Repeat the records word for word, excluding any picture.

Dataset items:
* * * * * * * * *

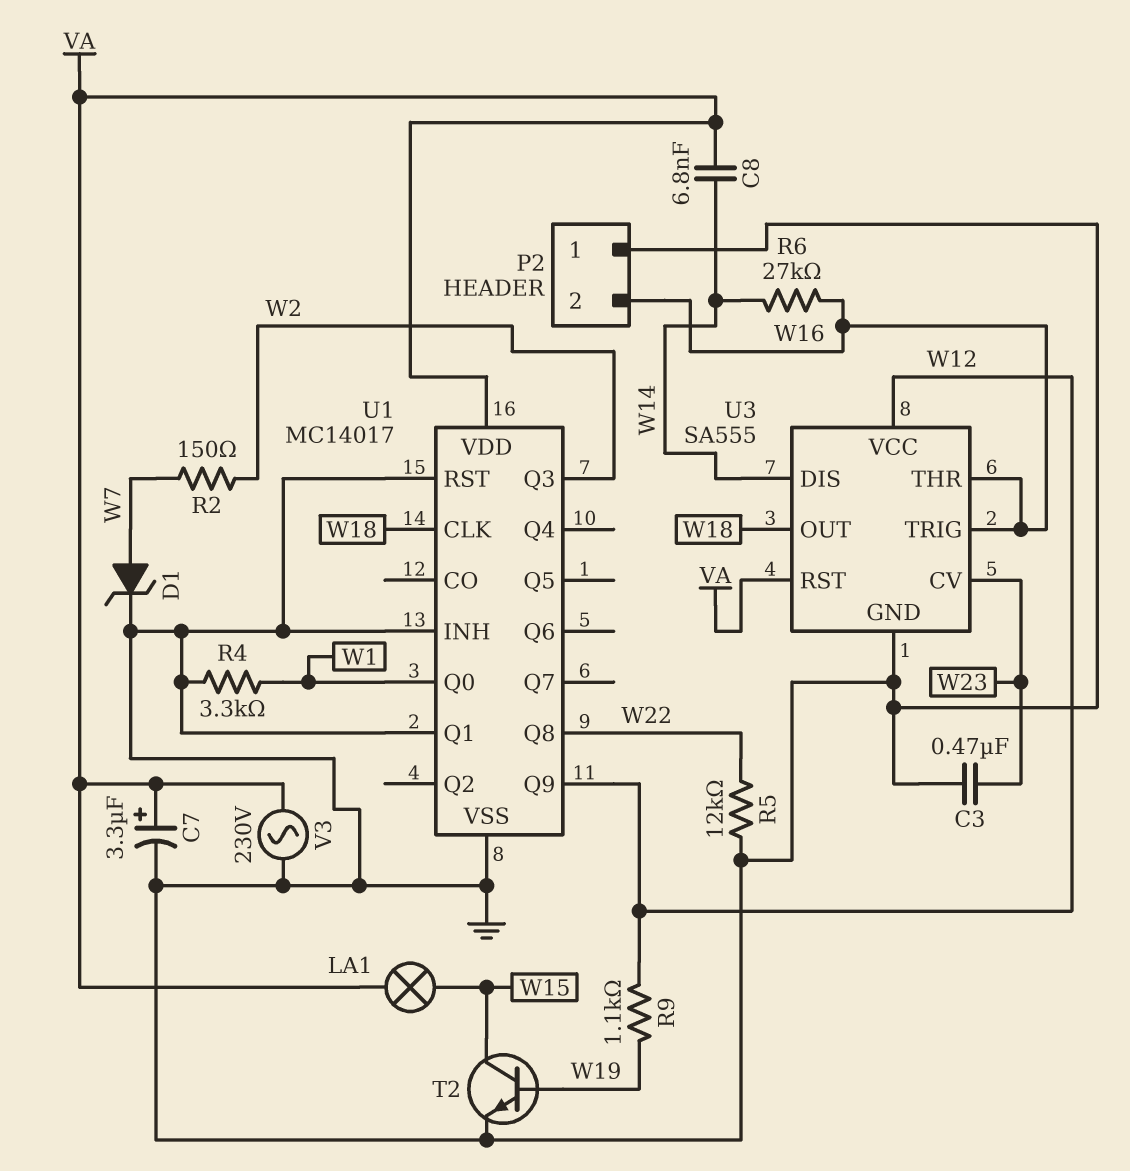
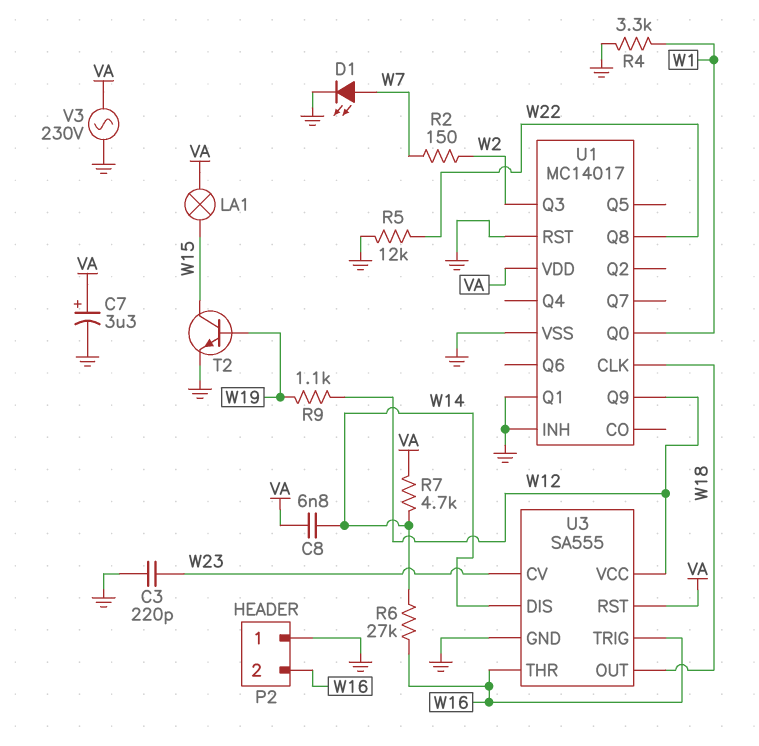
C3: 470nF (GND, W23) -> 220pF (GND, W23)
D1: zener (A W7, K GND) -> LED (A W7, K GND)
R7: none -> 4.7k (VA, W14)

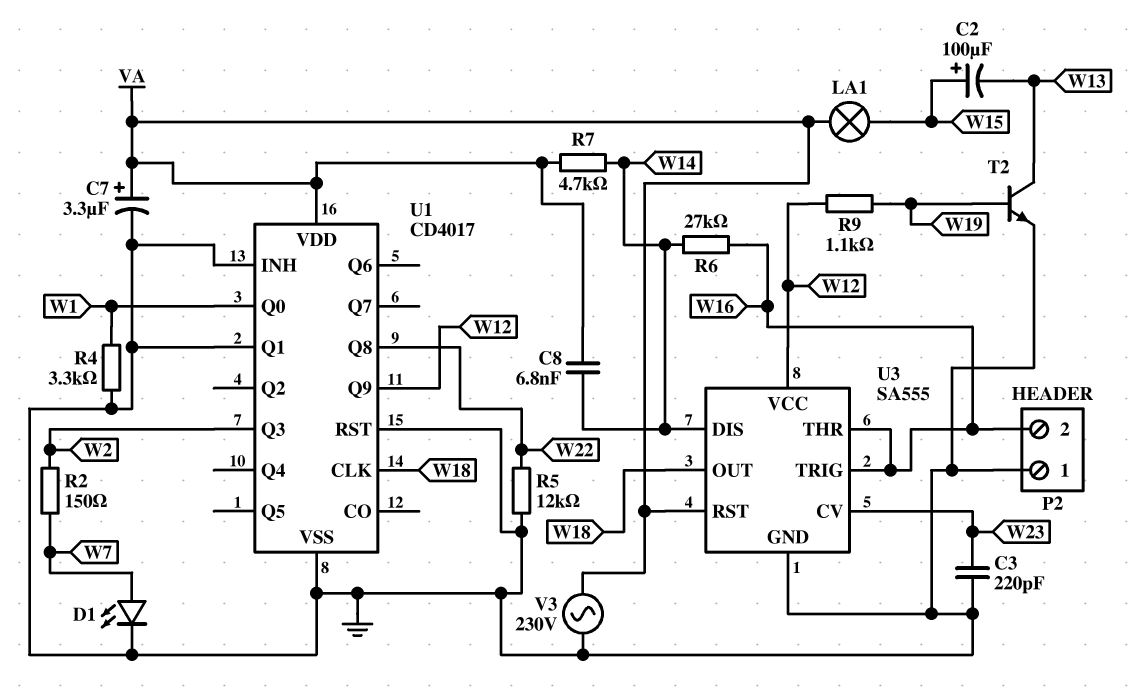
C2: none -> 100uF (plus W15, minus W13)
T2: NPN (B W19, C W15, E GND) -> NPN (B W19, C W13, E GND)
U1: MC14017 -> CD4017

* * * * * * * * *

ANSWER FOR THIS EXERCISE:
C3: 470nF (GND, W23) -> 220pF (GND, W23)
D1: zener (A W7, K GND) -> LED (A W7, K GND)
R7: none -> 4.7k (VA, W14)

C2: none -> 100uF (plus W15, minus W13)
T2: NPN (B W19, C W15, E GND) -> NPN (B W19, C W13, E GND)
U1: MC14017 -> CD4017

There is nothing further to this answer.